◆ Exercise data
** START **

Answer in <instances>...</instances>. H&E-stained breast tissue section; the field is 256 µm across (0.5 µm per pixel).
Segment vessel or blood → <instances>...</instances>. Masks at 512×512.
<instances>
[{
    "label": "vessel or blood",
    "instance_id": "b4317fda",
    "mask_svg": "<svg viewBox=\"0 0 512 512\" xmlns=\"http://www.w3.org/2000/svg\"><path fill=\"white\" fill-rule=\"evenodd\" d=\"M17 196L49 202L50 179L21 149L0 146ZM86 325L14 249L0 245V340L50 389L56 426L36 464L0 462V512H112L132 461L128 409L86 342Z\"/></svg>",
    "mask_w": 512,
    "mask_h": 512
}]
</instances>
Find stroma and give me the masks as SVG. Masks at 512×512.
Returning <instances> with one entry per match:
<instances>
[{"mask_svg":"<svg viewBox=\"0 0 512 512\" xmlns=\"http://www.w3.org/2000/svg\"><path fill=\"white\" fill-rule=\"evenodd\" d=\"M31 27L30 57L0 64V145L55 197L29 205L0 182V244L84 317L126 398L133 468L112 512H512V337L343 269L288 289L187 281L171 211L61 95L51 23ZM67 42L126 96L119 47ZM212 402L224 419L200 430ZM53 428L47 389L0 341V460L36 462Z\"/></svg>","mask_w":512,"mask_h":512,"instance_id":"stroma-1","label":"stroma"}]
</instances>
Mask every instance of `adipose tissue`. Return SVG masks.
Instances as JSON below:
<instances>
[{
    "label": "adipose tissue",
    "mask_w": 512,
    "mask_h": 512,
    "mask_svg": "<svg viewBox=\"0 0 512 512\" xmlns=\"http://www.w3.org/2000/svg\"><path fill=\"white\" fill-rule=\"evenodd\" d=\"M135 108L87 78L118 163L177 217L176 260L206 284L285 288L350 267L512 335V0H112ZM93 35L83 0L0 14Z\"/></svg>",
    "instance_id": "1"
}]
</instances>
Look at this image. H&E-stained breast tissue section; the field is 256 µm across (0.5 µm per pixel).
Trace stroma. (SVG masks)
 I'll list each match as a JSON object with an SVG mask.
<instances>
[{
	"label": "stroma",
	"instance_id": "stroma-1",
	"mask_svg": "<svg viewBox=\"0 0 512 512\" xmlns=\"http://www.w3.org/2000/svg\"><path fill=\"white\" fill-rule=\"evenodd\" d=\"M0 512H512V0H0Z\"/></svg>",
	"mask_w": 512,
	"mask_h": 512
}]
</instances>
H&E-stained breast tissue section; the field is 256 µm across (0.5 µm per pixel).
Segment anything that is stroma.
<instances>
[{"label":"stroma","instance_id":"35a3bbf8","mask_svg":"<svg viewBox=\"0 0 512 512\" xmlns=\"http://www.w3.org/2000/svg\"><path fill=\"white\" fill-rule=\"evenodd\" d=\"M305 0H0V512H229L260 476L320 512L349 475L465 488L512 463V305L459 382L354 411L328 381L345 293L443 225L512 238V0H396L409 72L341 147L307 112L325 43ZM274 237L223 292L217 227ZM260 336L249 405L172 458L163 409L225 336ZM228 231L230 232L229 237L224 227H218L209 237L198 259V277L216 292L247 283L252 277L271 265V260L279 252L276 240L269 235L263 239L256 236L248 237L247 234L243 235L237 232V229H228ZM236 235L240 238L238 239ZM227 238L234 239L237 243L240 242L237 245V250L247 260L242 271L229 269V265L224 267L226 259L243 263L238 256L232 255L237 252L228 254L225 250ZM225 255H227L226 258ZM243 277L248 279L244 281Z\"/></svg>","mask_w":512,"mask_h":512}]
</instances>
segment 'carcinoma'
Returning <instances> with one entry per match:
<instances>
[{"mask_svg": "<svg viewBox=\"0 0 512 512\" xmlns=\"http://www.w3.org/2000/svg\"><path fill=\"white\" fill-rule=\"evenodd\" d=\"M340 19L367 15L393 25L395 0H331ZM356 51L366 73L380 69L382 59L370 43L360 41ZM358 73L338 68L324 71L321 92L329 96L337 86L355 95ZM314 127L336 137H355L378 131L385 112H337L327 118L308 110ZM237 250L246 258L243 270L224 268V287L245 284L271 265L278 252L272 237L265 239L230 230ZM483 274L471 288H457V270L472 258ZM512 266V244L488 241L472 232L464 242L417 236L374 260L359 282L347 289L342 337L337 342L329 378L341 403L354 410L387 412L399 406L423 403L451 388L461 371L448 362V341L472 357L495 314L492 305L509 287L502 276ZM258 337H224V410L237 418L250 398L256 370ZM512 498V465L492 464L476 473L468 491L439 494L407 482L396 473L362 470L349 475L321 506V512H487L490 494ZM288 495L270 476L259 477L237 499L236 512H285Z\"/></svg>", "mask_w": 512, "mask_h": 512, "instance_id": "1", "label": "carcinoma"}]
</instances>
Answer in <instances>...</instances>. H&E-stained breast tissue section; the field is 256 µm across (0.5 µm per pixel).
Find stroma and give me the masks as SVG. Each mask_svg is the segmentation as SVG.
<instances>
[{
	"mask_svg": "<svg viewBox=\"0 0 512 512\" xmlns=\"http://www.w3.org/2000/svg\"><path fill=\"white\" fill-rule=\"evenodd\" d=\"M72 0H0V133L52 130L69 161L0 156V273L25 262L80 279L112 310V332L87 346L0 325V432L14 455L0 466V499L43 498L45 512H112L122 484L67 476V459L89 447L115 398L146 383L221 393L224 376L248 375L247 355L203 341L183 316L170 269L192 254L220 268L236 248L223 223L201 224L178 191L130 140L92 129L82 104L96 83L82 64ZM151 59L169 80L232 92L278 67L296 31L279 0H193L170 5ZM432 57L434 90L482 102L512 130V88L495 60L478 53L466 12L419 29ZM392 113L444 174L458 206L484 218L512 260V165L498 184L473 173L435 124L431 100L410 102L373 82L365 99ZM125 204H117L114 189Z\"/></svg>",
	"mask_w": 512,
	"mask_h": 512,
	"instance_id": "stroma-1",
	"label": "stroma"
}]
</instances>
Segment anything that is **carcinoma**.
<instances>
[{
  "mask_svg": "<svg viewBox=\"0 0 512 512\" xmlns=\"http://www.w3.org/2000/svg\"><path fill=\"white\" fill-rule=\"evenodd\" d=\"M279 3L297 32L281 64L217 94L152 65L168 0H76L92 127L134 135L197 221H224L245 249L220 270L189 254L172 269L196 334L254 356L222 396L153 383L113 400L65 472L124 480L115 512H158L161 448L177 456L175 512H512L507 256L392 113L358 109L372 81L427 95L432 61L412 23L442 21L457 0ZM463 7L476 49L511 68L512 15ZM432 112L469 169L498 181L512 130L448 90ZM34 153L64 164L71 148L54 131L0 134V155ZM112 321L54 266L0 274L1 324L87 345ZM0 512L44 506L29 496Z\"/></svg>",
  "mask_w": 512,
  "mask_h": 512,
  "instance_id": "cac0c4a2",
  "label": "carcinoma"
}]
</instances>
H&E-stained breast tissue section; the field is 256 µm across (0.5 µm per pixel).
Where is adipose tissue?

** END **

◆ Exercise details
Nothing should be left out: return all of the records exactly.

◆ Written answer
Answer in <instances>...</instances>. H&E-stained breast tissue section; the field is 256 µm across (0.5 µm per pixel).
Segment vessel or blood → <instances>...</instances>. Masks at 512×512.
<instances>
[{
    "label": "vessel or blood",
    "instance_id": "b4317fda",
    "mask_svg": "<svg viewBox=\"0 0 512 512\" xmlns=\"http://www.w3.org/2000/svg\"><path fill=\"white\" fill-rule=\"evenodd\" d=\"M17 196L49 202L50 179L21 149L0 146ZM86 325L14 249L0 245V340L50 389L56 426L36 464L0 462V512H112L132 461L128 409L86 342Z\"/></svg>",
    "mask_w": 512,
    "mask_h": 512
}]
</instances>
Find stroma and give me the masks as SVG. Masks at 512×512.
Returning <instances> with one entry per match:
<instances>
[{"mask_svg":"<svg viewBox=\"0 0 512 512\" xmlns=\"http://www.w3.org/2000/svg\"><path fill=\"white\" fill-rule=\"evenodd\" d=\"M31 27L30 57L0 64V145L55 197L29 205L0 182V244L84 317L126 398L133 468L112 512H512V337L343 269L288 289L187 281L171 211L61 95L51 23ZM67 42L126 96L119 47ZM212 402L224 419L200 430ZM53 428L47 389L0 341V460L36 462Z\"/></svg>","mask_w":512,"mask_h":512,"instance_id":"stroma-1","label":"stroma"}]
</instances>
Mask every instance of `adipose tissue`. Return SVG masks.
Instances as JSON below:
<instances>
[{
    "label": "adipose tissue",
    "mask_w": 512,
    "mask_h": 512,
    "mask_svg": "<svg viewBox=\"0 0 512 512\" xmlns=\"http://www.w3.org/2000/svg\"><path fill=\"white\" fill-rule=\"evenodd\" d=\"M135 108L87 78L118 163L177 217L176 260L206 284L285 288L350 267L512 335V0H112ZM93 35L83 0L0 14Z\"/></svg>",
    "instance_id": "1"
}]
</instances>
Look at this image. H&E-stained breast tissue section; the field is 256 µm across (0.5 µm per pixel).
Trace stroma. (SVG masks)
 I'll list each match as a JSON object with an SVG mask.
<instances>
[{
	"label": "stroma",
	"instance_id": "stroma-1",
	"mask_svg": "<svg viewBox=\"0 0 512 512\" xmlns=\"http://www.w3.org/2000/svg\"><path fill=\"white\" fill-rule=\"evenodd\" d=\"M0 512H512V0H0Z\"/></svg>",
	"mask_w": 512,
	"mask_h": 512
}]
</instances>
H&E-stained breast tissue section; the field is 256 µm across (0.5 µm per pixel).
Segment anything that is stroma.
<instances>
[{"label":"stroma","instance_id":"35a3bbf8","mask_svg":"<svg viewBox=\"0 0 512 512\" xmlns=\"http://www.w3.org/2000/svg\"><path fill=\"white\" fill-rule=\"evenodd\" d=\"M305 0H0V512H229L260 476L320 512L349 475L465 488L512 463V305L459 382L354 411L328 381L345 293L443 225L512 238V0H396L409 72L341 147L307 112L325 43ZM274 237L223 292L217 227ZM260 336L249 405L172 458L163 409L225 336ZM228 231L230 232L229 237L224 227H218L209 237L198 259V277L216 292L247 283L252 277L271 265V260L279 252L276 240L269 235L263 239L256 236L248 237L247 234L243 235L237 232V229H228ZM236 235L240 238L238 239ZM227 238L234 239L237 243L240 242L237 245V250L247 260L242 271L229 269V265L224 267L226 259L243 263L238 256L232 255L237 252L228 254L225 250ZM225 255H227L226 258ZM243 277L248 279L244 281Z\"/></svg>","mask_w":512,"mask_h":512}]
</instances>
segment 'carcinoma'
Returning <instances> with one entry per match:
<instances>
[{"mask_svg": "<svg viewBox=\"0 0 512 512\" xmlns=\"http://www.w3.org/2000/svg\"><path fill=\"white\" fill-rule=\"evenodd\" d=\"M340 19L367 15L393 25L395 0H331ZM356 51L366 73L380 69L382 59L370 43L360 41ZM358 73L338 68L324 71L321 92L329 96L337 86L355 95ZM314 127L336 137H355L378 131L385 112H337L327 118L308 110ZM237 250L246 258L243 270L224 268V287L245 284L271 265L278 252L272 237L265 239L230 230ZM483 274L471 288H457V270L472 258ZM512 266V244L488 241L472 232L464 242L417 236L374 260L359 282L347 289L342 337L337 342L329 378L341 403L354 410L387 412L399 406L423 403L451 388L461 371L448 362V341L472 357L495 314L492 305L509 287L502 276ZM258 337H224V410L237 418L250 398L256 370ZM512 498V465L492 464L476 473L468 491L439 494L407 482L396 473L362 470L349 475L321 506V512H487L490 494ZM288 495L270 476L259 477L237 499L236 512H285Z\"/></svg>", "mask_w": 512, "mask_h": 512, "instance_id": "1", "label": "carcinoma"}]
</instances>
Answer in <instances>...</instances>. H&E-stained breast tissue section; the field is 256 µm across (0.5 µm per pixel).
Find stroma and give me the masks as SVG. Each mask_svg is the segmentation as SVG.
<instances>
[{
	"mask_svg": "<svg viewBox=\"0 0 512 512\" xmlns=\"http://www.w3.org/2000/svg\"><path fill=\"white\" fill-rule=\"evenodd\" d=\"M72 0H0V133L52 130L69 161L0 156V273L25 262L80 279L112 310V332L87 346L0 325V432L14 455L0 466V499L43 498L45 512H112L122 484L67 476V459L89 447L115 398L146 383L221 393L224 376L248 375L247 355L203 341L183 316L170 269L192 254L220 268L236 248L223 223L201 224L178 191L130 140L92 129L82 104L96 83L82 64ZM151 59L169 80L232 92L278 67L296 31L279 0H193L170 5ZM432 57L434 90L482 102L512 130V88L495 60L478 53L466 12L419 29ZM392 113L444 174L458 206L484 218L512 260V165L498 184L473 173L435 124L431 100L410 102L373 82L365 99ZM125 204H117L114 189Z\"/></svg>",
	"mask_w": 512,
	"mask_h": 512,
	"instance_id": "stroma-1",
	"label": "stroma"
}]
</instances>
Segment anything that is **carcinoma**.
<instances>
[{
  "mask_svg": "<svg viewBox=\"0 0 512 512\" xmlns=\"http://www.w3.org/2000/svg\"><path fill=\"white\" fill-rule=\"evenodd\" d=\"M279 3L297 32L281 64L217 94L152 65L168 0H76L92 127L134 135L197 221H224L245 249L220 270L189 254L172 269L196 334L254 356L222 396L153 383L113 400L65 472L124 480L115 512H158L161 448L177 456L175 512H512L507 256L392 113L358 109L372 81L427 95L432 61L412 23L442 21L457 0ZM463 7L476 49L511 68L512 15ZM432 112L469 169L498 181L512 130L448 90ZM34 153L64 164L71 148L54 131L0 134V155ZM112 321L54 266L0 274L1 324L87 345ZM0 512L44 506L29 496Z\"/></svg>",
  "mask_w": 512,
  "mask_h": 512,
  "instance_id": "cac0c4a2",
  "label": "carcinoma"
}]
</instances>
H&E-stained breast tissue section; the field is 256 µm across (0.5 µm per pixel).
Where is adipose tissue?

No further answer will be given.